> [TASK DESCRIPTION]: Copy each line of the listing where the word "moved" can be found.
*** MATERIAL SUPPLIED ***
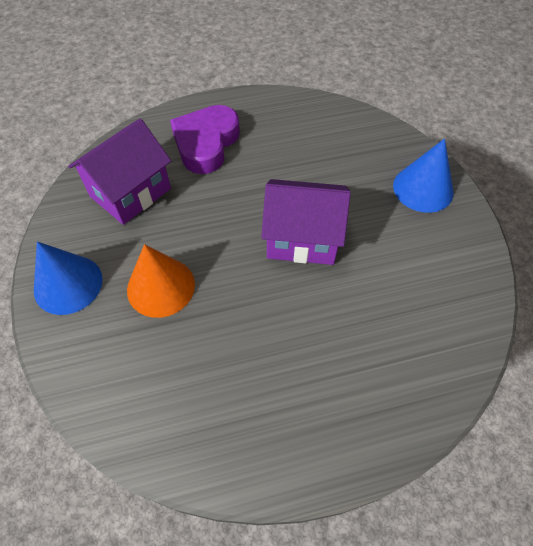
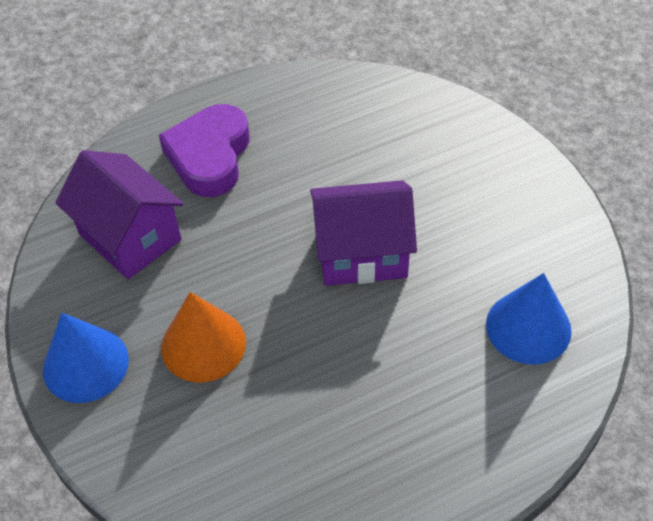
camera: 10 degrees left, 5 degrees down
purple house [68,118,171,225] -> purple house turned 75 degrees counterclockwise [55,150,184,280]
blue cone [393,138,454,213] -> blue cone moved to [486,273,572,365]

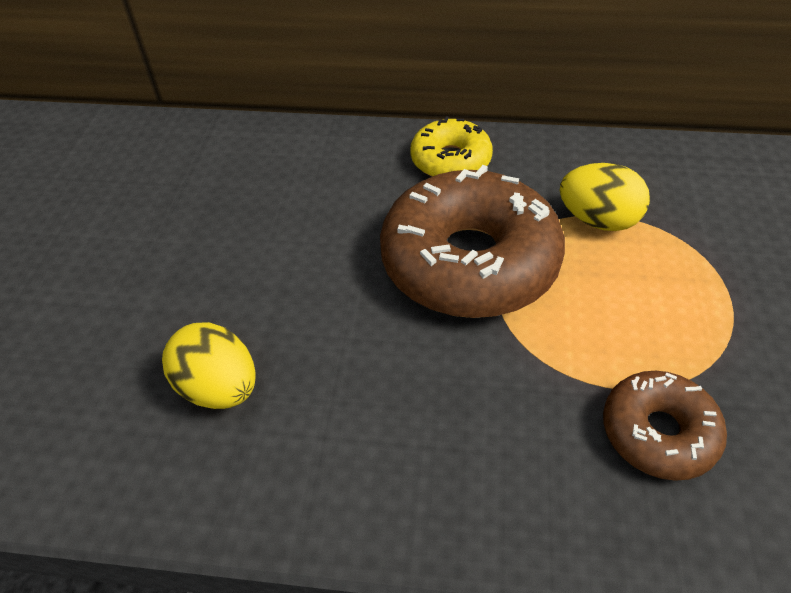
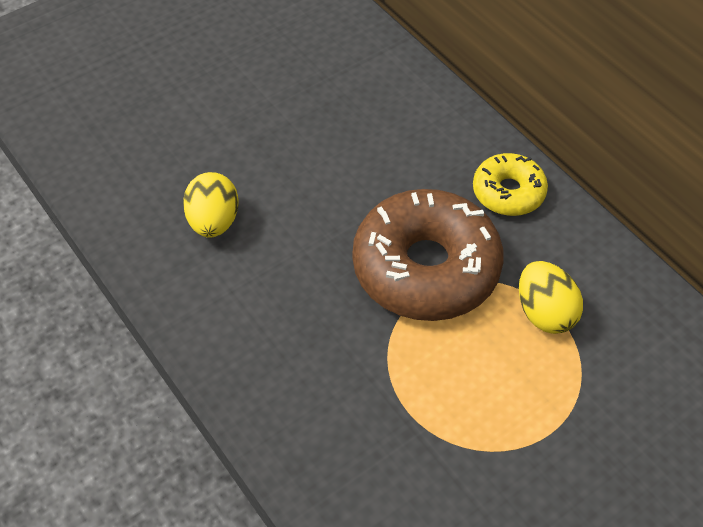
camera: 45 degrees right, 5 degrees up
brown donut [603,371,727,481] -> none

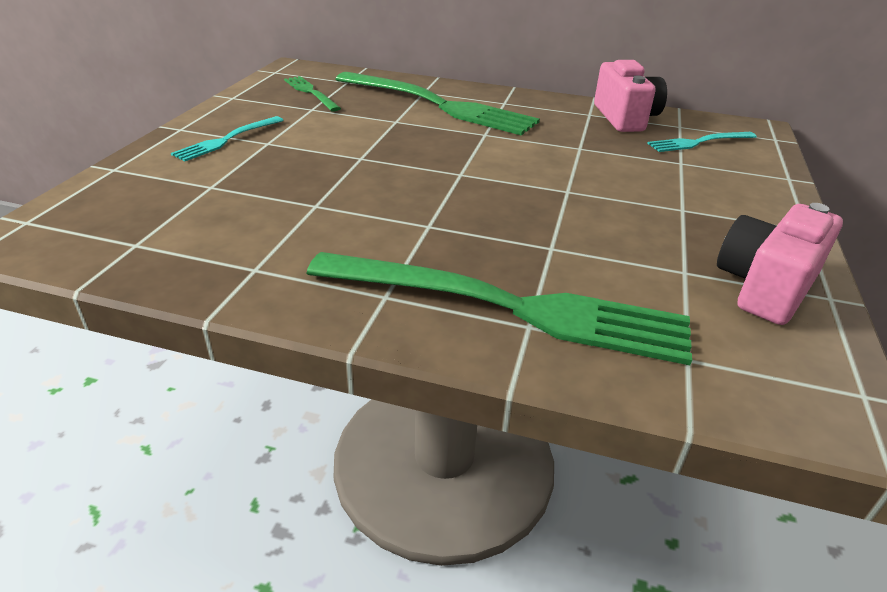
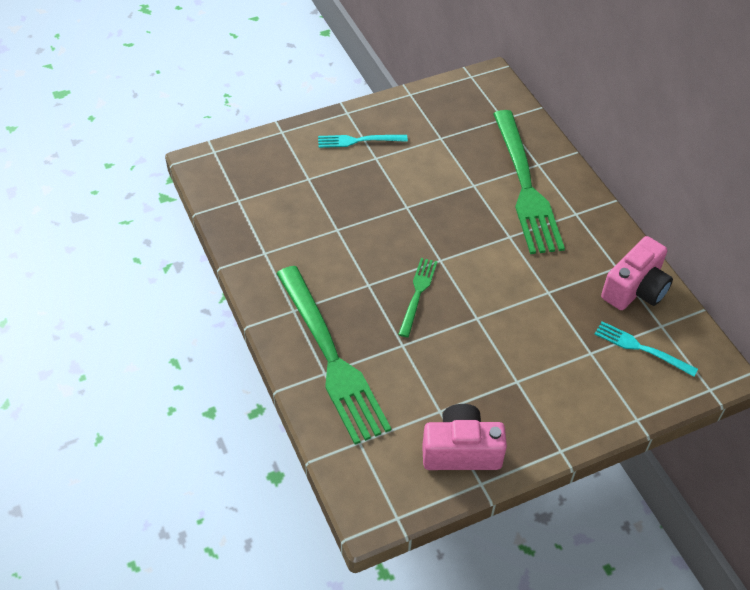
camera: 50 degrees right, 15 degrees up
green fork [284,76,341,112] -> green fork moved to [398,258,438,337]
*** End of MATERIAL SUPPLIED ***
> [RESPONSE AREA]:
blue cone [393,138,454,213] -> blue cone moved to [486,273,572,365]
green fork [284,76,341,112] -> green fork moved to [398,258,438,337]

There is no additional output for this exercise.